● **Supplied data**:
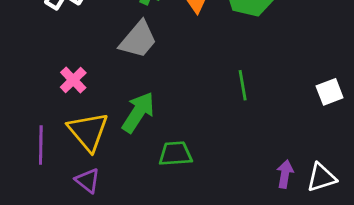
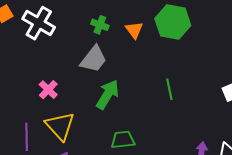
green arrow: (138, 112) -> (108, 95), moved

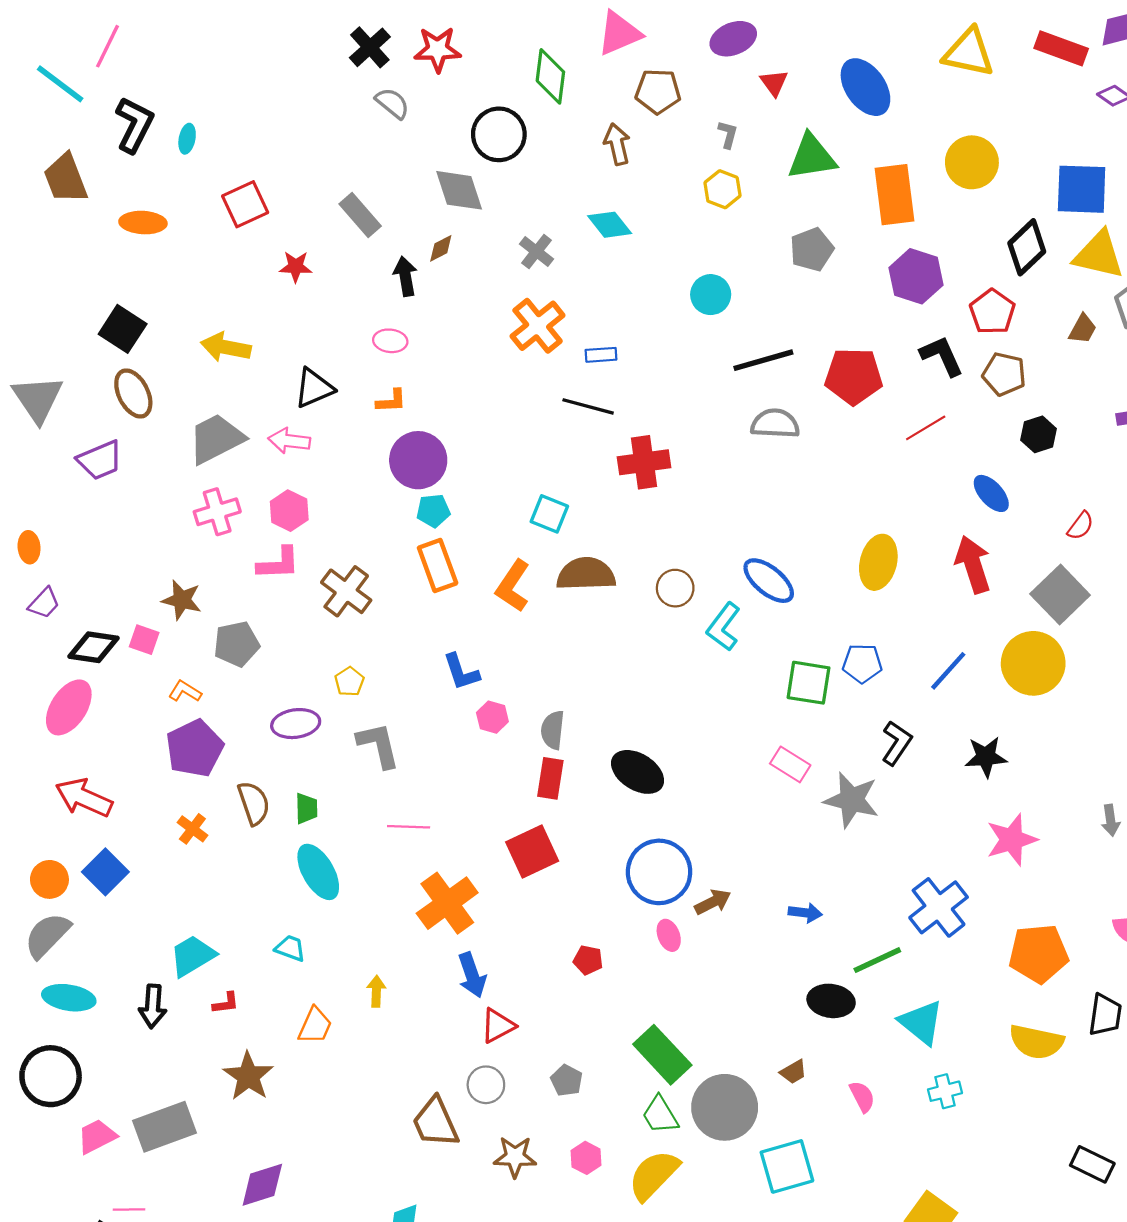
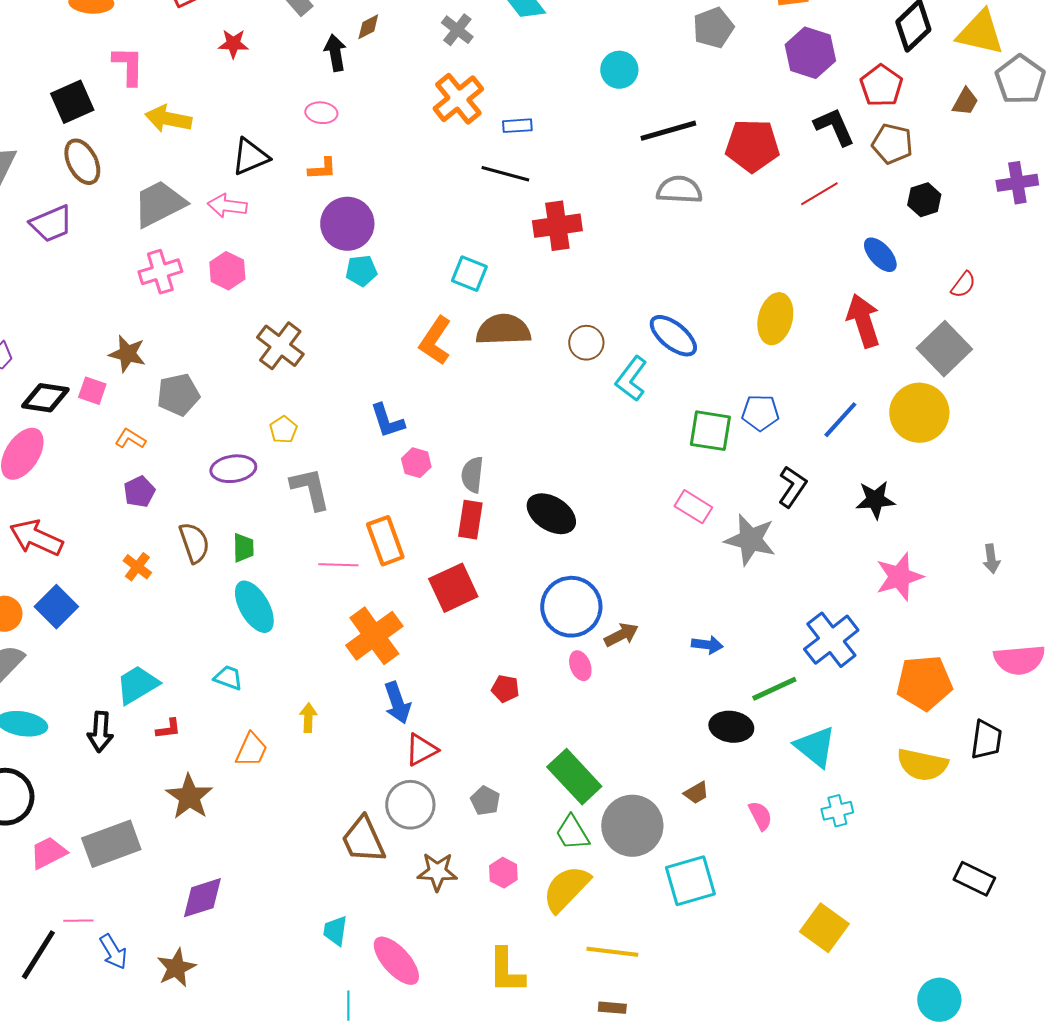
black square: (123, 329) -> (72, 102), turned 33
pink L-shape: (278, 563) -> (128, 66), moved, turned -87
orange rectangle: (438, 566) -> (385, 541), moved
purple pentagon: (195, 748) -> (139, 492), size x0.6
gray circle: (486, 1085) -> (410, 805), size x1.4

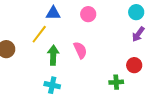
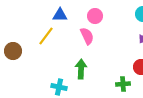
pink semicircle: (80, 50) -> (87, 36), moved
green arrow: (53, 55) -> (81, 69), moved

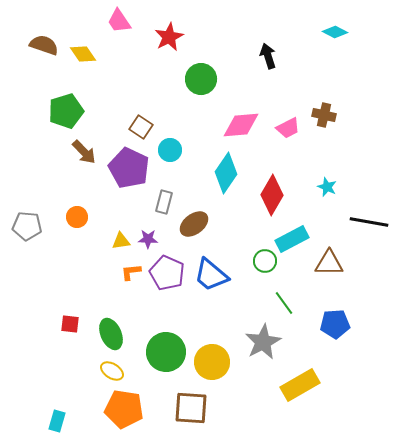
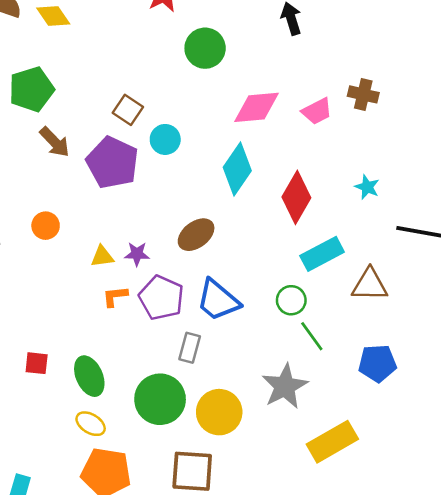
gray rectangle: (164, 202) -> (190, 348), moved
green circle: (265, 261) -> (291, 300), moved

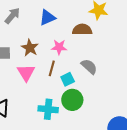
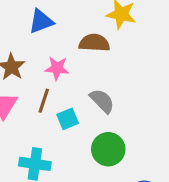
green circle: (72, 100) -> (108, 149), moved

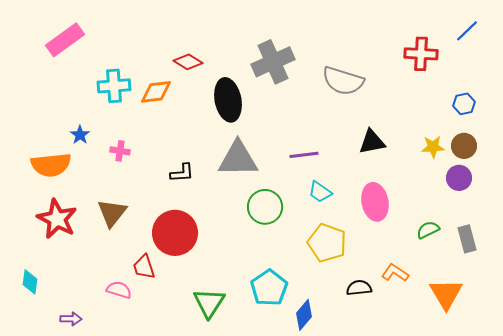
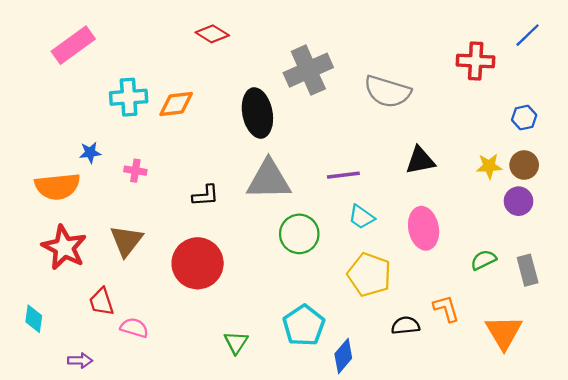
red diamond: (188, 62) -> (212, 34), moved
blue star: (80, 135) -> (90, 153), turned 30
red trapezoid: (144, 267) -> (101, 302), moved
orange L-shape: (395, 273) -> (446, 309), turned 40
green triangle: (209, 303) -> (236, 342), size x0.7

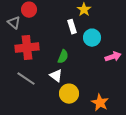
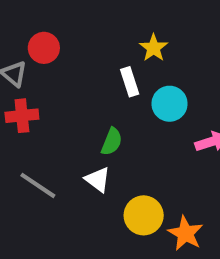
red cross: (27, 48) -> (22, 116), moved, size x0.7
yellow circle: (69, 94) -> (144, 215), moved

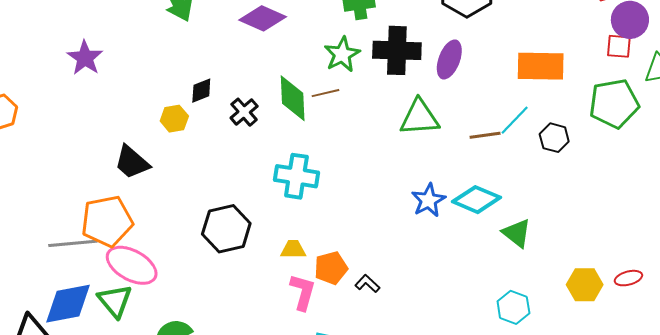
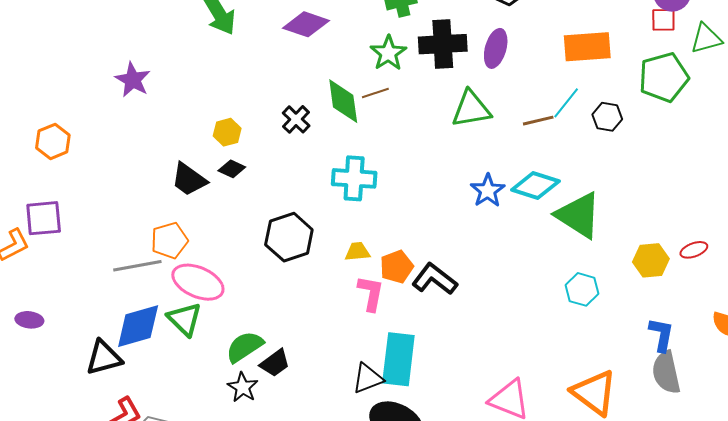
black diamond: (201, 91) -> (232, 169), moved, turned 52
orange pentagon: (107, 221) -> (169, 240), size x0.7
green triangle: (517, 233) -> (579, 215), size x1.6
black L-shape: (367, 284) -> (434, 279), size x1.8

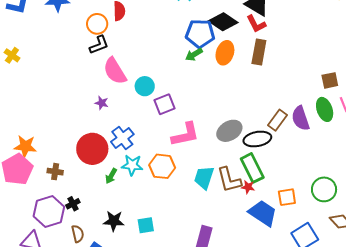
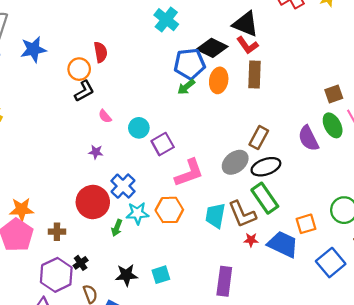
pink semicircle: (115, 71) -> (105, 116), size x0.5
brown rectangle: (277, 120) -> (259, 138), moved
red star: (248, 187) -> (251, 240), moved

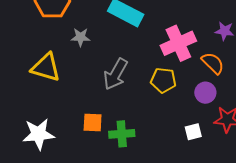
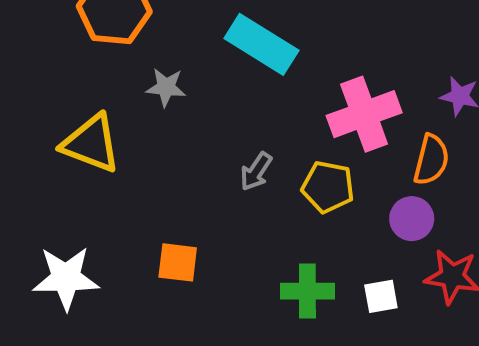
orange semicircle: (213, 63) -> (431, 160), turned 55
gray arrow: (116, 74) -> (256, 172), moved, size x0.6
green cross: (122, 134) -> (307, 291), moved

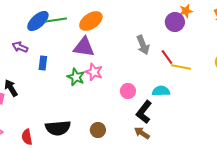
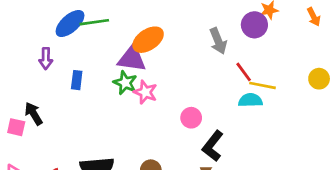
orange ellipse: (91, 21) -> (148, 40), moved
gray arrow: (143, 45) -> (218, 41), moved
purple arrow: (20, 47) -> (46, 59), turned -112
green star: (76, 77) -> (125, 83), moved
cyan semicircle: (161, 91) -> (250, 100), moved

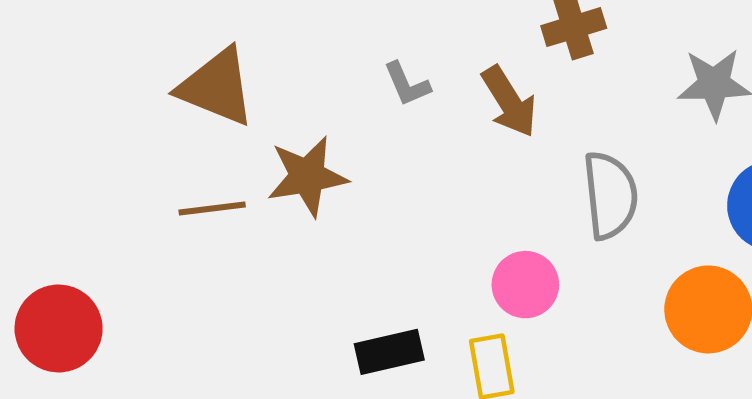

● **What is expected**:
Reproduce the material above in full, exactly, with no images.

● **Answer to the exercise**:
green arrow: (138, 112) -> (108, 95), moved

black square: (123, 329) -> (72, 102), turned 33
pink L-shape: (278, 563) -> (128, 66), moved, turned -87
orange rectangle: (438, 566) -> (385, 541), moved
purple pentagon: (195, 748) -> (139, 492), size x0.6
gray circle: (486, 1085) -> (410, 805), size x1.4

pink semicircle: (80, 50) -> (87, 36), moved
green arrow: (53, 55) -> (81, 69), moved

gray rectangle: (164, 202) -> (190, 348), moved
green circle: (265, 261) -> (291, 300), moved

green circle: (72, 100) -> (108, 149), moved

red diamond: (188, 62) -> (212, 34), moved
blue star: (80, 135) -> (90, 153), turned 30
red trapezoid: (144, 267) -> (101, 302), moved
orange L-shape: (395, 273) -> (446, 309), turned 40
green triangle: (209, 303) -> (236, 342), size x0.7

red cross: (27, 48) -> (22, 116), moved, size x0.7
yellow circle: (69, 94) -> (144, 215), moved

black diamond: (201, 91) -> (232, 169), moved, turned 52
orange pentagon: (107, 221) -> (169, 240), size x0.7
green triangle: (517, 233) -> (579, 215), size x1.6
black L-shape: (367, 284) -> (434, 279), size x1.8

pink semicircle: (115, 71) -> (105, 116), size x0.5
brown rectangle: (277, 120) -> (259, 138), moved
red star: (248, 187) -> (251, 240), moved

orange semicircle: (213, 63) -> (431, 160), turned 55
gray arrow: (116, 74) -> (256, 172), moved, size x0.6
green cross: (122, 134) -> (307, 291), moved

orange ellipse: (91, 21) -> (148, 40), moved
gray arrow: (143, 45) -> (218, 41), moved
purple arrow: (20, 47) -> (46, 59), turned -112
green star: (76, 77) -> (125, 83), moved
cyan semicircle: (161, 91) -> (250, 100), moved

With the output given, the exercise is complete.